### WORK TO BE COMPLETED
Below are some records; quote exactly the lines from the one that contains "green cupcake: 5 -> 1" through the one that contains "turquoise cupcake: 0 -> 4", inclusive, and no others.

### PROVIDED MATERIAL
=== Begin Enclosure ===

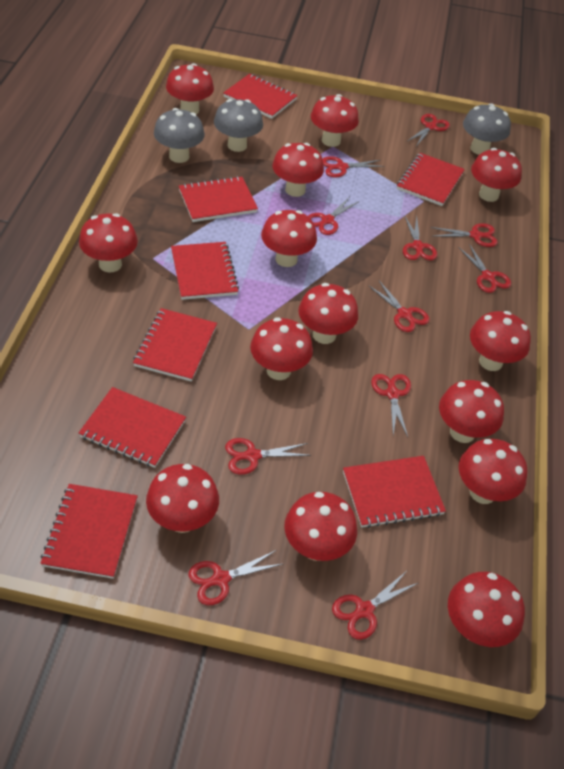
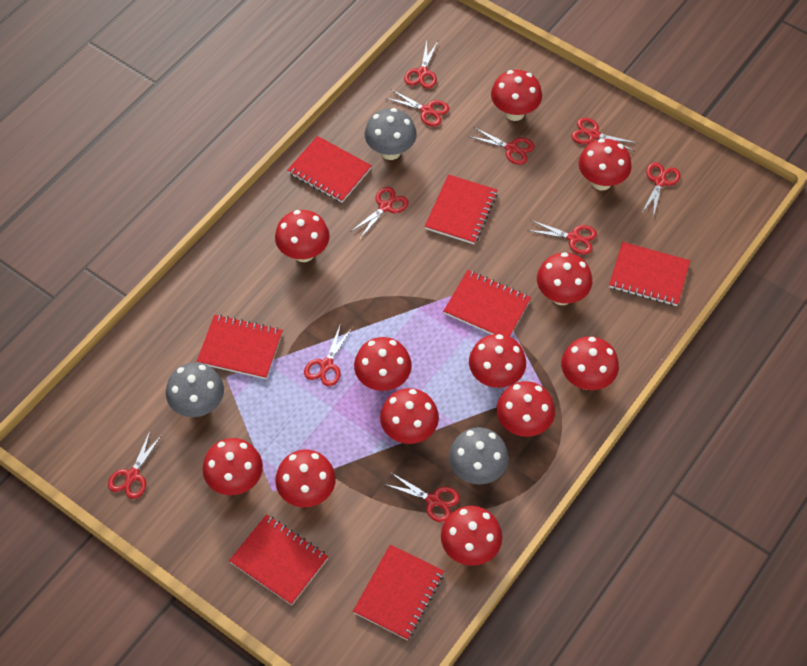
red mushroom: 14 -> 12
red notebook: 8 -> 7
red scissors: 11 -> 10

=== End Enclosure ===
=== Begin Enclosure ===

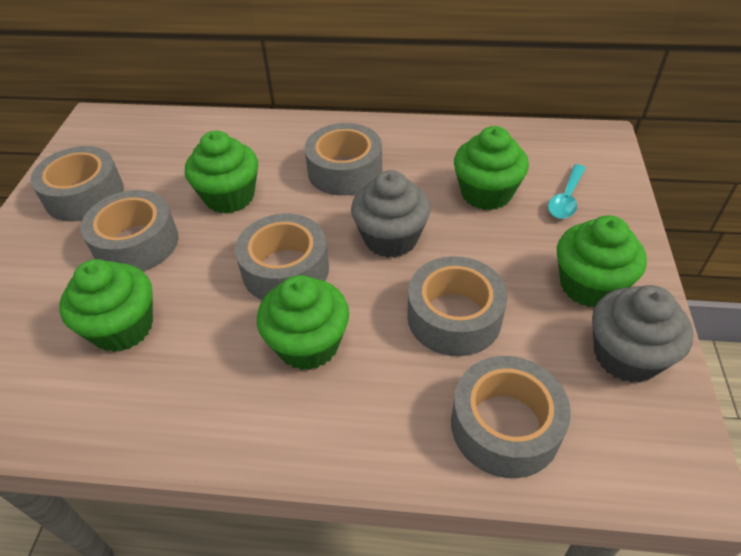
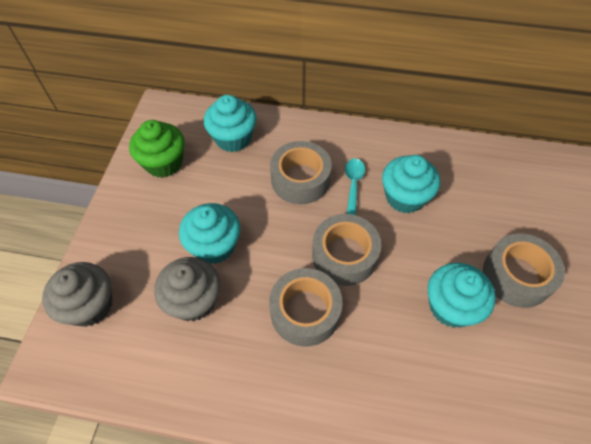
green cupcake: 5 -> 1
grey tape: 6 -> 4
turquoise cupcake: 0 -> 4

=== End Enclosure ===

### FINISHED EXERCISE
green cupcake: 5 -> 1
grey tape: 6 -> 4
turquoise cupcake: 0 -> 4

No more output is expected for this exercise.